_TASK STATEMENT:_ Copy out lines with the word "none" from the material that follows.
**** ENTRIES SUPPLIED
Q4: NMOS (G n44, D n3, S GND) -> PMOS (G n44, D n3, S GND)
********
**** ENTRIES SUPPLIED
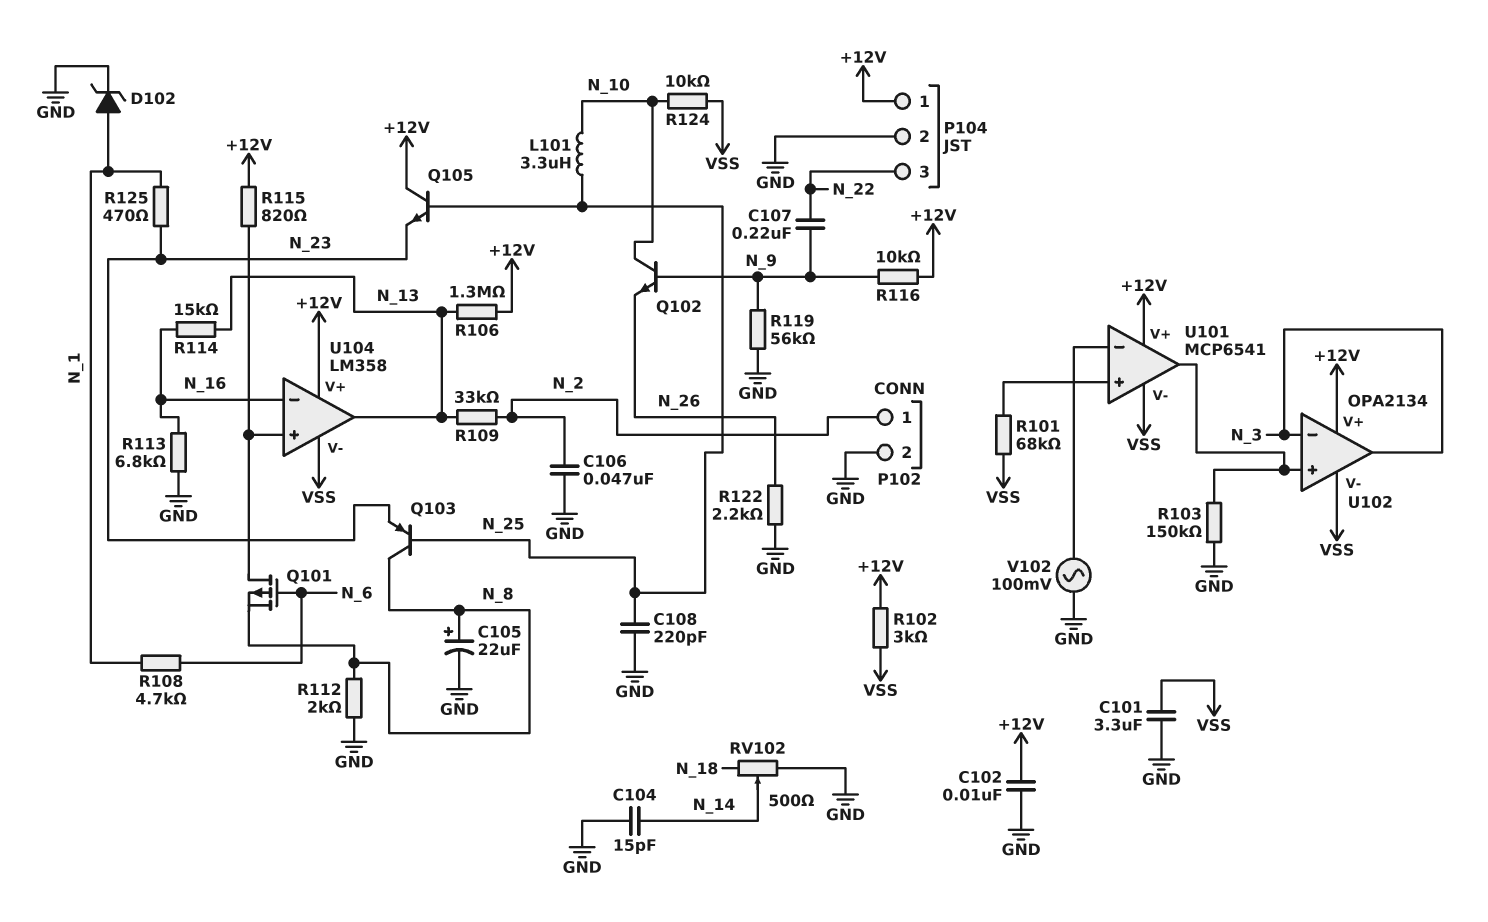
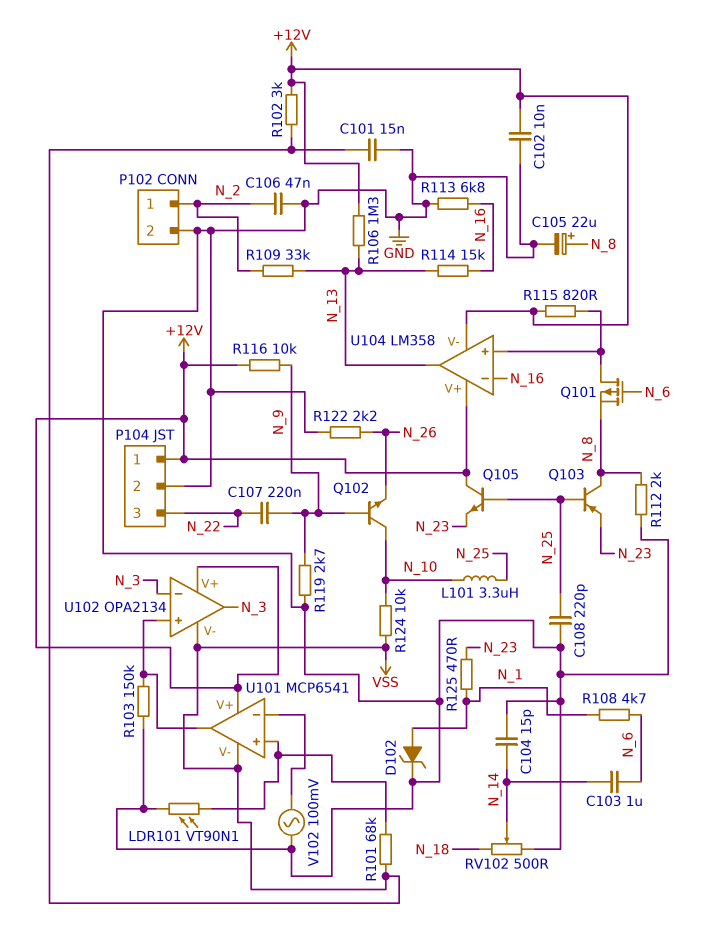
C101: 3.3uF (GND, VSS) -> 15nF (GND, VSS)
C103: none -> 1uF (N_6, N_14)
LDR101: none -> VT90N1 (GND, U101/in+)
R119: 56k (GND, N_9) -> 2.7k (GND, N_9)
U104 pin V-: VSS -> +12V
********
_ANSWER:_
C103: none -> 1uF (N_6, N_14)
LDR101: none -> VT90N1 (GND, U101/in+)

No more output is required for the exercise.